In the records below, the line with "lime 1x2 brick [220,214,315,310]" opens the range and the line with "none -> lime 1x1 brick [491,166,565,259]" closes it; print that range exactly and nothing else.
--- The data Enclosed Below ---
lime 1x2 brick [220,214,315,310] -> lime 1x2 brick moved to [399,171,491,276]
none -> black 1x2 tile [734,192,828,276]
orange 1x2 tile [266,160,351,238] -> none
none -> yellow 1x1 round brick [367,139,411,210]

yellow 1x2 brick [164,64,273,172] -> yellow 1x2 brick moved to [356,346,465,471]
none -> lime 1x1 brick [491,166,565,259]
--- End of Enclosed The data ---
--- The data Enclosed Below ---
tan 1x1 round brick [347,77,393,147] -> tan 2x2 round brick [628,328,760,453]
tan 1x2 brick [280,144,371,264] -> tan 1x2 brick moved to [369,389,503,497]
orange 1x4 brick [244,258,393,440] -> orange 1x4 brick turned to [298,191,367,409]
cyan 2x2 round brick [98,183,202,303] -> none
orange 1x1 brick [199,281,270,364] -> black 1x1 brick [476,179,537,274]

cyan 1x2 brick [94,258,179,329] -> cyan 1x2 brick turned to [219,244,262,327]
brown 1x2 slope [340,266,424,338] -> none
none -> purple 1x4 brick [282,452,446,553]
--- End of Enclosed The data ---
## Completed task
lime 1x2 brick [220,214,315,310] -> lime 1x2 brick moved to [399,171,491,276]
none -> black 1x2 tile [734,192,828,276]
orange 1x2 tile [266,160,351,238] -> none
none -> yellow 1x1 round brick [367,139,411,210]

yellow 1x2 brick [164,64,273,172] -> yellow 1x2 brick moved to [356,346,465,471]
none -> lime 1x1 brick [491,166,565,259]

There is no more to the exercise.